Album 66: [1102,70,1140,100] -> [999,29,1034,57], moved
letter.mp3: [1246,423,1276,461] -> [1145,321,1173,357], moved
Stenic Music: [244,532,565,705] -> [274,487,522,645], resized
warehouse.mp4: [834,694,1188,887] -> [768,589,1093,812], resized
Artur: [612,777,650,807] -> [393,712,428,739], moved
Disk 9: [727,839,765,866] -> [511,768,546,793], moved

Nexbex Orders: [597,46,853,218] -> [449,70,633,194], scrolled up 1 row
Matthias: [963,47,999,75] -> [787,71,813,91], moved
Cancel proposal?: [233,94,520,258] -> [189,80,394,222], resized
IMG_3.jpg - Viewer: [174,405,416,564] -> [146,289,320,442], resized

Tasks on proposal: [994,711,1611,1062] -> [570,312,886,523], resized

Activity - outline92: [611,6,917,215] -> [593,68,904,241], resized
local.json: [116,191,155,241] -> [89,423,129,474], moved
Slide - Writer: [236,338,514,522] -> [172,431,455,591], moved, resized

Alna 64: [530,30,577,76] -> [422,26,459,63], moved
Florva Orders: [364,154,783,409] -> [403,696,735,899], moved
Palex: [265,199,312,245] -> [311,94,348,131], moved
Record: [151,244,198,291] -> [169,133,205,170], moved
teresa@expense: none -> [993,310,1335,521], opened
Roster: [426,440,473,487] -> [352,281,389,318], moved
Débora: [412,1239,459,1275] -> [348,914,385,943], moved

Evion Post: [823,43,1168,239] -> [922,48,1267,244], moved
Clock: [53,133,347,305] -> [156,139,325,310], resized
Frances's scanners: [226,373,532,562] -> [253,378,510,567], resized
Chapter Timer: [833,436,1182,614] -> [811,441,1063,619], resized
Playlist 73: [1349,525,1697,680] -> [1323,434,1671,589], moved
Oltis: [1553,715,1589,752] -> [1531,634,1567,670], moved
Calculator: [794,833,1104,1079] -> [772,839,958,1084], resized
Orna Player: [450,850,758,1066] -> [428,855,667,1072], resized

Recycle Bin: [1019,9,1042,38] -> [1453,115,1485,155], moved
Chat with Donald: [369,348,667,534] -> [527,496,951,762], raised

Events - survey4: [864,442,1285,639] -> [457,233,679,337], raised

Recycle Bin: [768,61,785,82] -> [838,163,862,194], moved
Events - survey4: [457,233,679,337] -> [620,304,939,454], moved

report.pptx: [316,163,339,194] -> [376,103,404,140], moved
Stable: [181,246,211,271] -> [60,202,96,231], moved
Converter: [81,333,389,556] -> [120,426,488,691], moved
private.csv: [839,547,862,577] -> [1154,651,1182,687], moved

+ + + + +

[Work instruction]
An exact copy of the listing above is needed, so write it out again.

[Exercise response]
Album 66: [1102,70,1140,100] -> [999,29,1034,57], moved
letter.mp3: [1246,423,1276,461] -> [1145,321,1173,357], moved
Stenic Music: [244,532,565,705] -> [274,487,522,645], resized
warehouse.mp4: [834,694,1188,887] -> [768,589,1093,812], resized
Artur: [612,777,650,807] -> [393,712,428,739], moved
Disk 9: [727,839,765,866] -> [511,768,546,793], moved

Nexbex Orders: [597,46,853,218] -> [449,70,633,194], scrolled up 1 row
Matthias: [963,47,999,75] -> [787,71,813,91], moved
Cancel proposal?: [233,94,520,258] -> [189,80,394,222], resized
IMG_3.jpg - Viewer: [174,405,416,564] -> [146,289,320,442], resized

Tasks on proposal: [994,711,1611,1062] -> [570,312,886,523], resized

Activity - outline92: [611,6,917,215] -> [593,68,904,241], resized
local.json: [116,191,155,241] -> [89,423,129,474], moved
Slide - Writer: [236,338,514,522] -> [172,431,455,591], moved, resized

Alna 64: [530,30,577,76] -> [422,26,459,63], moved
Florva Orders: [364,154,783,409] -> [403,696,735,899], moved
Palex: [265,199,312,245] -> [311,94,348,131], moved
Record: [151,244,198,291] -> [169,133,205,170], moved
teresa@expense: none -> [993,310,1335,521], opened
Roster: [426,440,473,487] -> [352,281,389,318], moved
Débora: [412,1239,459,1275] -> [348,914,385,943], moved

Evion Post: [823,43,1168,239] -> [922,48,1267,244], moved
Clock: [53,133,347,305] -> [156,139,325,310], resized
Frances's scanners: [226,373,532,562] -> [253,378,510,567], resized
Chapter Timer: [833,436,1182,614] -> [811,441,1063,619], resized
Playlist 73: [1349,525,1697,680] -> [1323,434,1671,589], moved
Oltis: [1553,715,1589,752] -> [1531,634,1567,670], moved
Calculator: [794,833,1104,1079] -> [772,839,958,1084], resized
Orna Player: [450,850,758,1066] -> [428,855,667,1072], resized

Recycle Bin: [1019,9,1042,38] -> [1453,115,1485,155], moved
Chat with Donald: [369,348,667,534] -> [527,496,951,762], raised

Events - survey4: [864,442,1285,639] -> [457,233,679,337], raised

Recycle Bin: [768,61,785,82] -> [838,163,862,194], moved
Events - survey4: [457,233,679,337] -> [620,304,939,454], moved

report.pptx: [316,163,339,194] -> [376,103,404,140], moved
Stable: [181,246,211,271] -> [60,202,96,231], moved
Converter: [81,333,389,556] -> [120,426,488,691], moved
private.csv: [839,547,862,577] -> [1154,651,1182,687], moved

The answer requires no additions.